Only lines holding the word "tree" are wanted from the records; copy all of them.

[[ Records to use, beginning ]]

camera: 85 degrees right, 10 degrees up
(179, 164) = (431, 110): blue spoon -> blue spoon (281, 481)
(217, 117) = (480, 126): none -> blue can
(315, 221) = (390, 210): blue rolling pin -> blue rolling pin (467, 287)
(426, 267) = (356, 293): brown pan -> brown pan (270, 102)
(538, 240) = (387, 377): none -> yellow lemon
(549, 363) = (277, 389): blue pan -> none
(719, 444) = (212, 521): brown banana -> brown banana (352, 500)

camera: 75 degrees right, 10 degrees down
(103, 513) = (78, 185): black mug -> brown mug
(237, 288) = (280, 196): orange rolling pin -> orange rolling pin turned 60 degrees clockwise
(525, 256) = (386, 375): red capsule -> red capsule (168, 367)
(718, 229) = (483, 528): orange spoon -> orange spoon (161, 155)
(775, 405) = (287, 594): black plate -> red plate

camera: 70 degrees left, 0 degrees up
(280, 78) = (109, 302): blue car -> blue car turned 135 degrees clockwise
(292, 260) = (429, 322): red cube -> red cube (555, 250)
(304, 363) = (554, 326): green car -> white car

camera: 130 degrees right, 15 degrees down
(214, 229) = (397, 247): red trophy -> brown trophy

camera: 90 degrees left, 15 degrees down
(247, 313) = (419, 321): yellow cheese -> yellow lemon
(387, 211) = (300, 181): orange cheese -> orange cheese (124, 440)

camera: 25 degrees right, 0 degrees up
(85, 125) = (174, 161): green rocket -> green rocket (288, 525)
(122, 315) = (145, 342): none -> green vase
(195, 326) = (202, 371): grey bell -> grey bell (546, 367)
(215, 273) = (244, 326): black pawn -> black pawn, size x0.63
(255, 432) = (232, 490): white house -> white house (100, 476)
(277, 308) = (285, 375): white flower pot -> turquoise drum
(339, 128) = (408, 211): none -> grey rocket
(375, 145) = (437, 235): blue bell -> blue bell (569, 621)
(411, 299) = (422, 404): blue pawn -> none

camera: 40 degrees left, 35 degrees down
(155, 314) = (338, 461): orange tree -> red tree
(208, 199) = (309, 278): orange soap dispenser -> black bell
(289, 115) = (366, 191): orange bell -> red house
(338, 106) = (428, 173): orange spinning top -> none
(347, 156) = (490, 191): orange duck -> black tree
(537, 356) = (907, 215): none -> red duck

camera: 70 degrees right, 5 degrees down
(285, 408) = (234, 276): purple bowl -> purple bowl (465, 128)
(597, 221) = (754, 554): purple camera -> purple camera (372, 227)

[[ Records to use, end ]]

# [Task answer]
(155, 314) = (338, 461): orange tree -> red tree
(347, 156) = (490, 191): orange duck -> black tree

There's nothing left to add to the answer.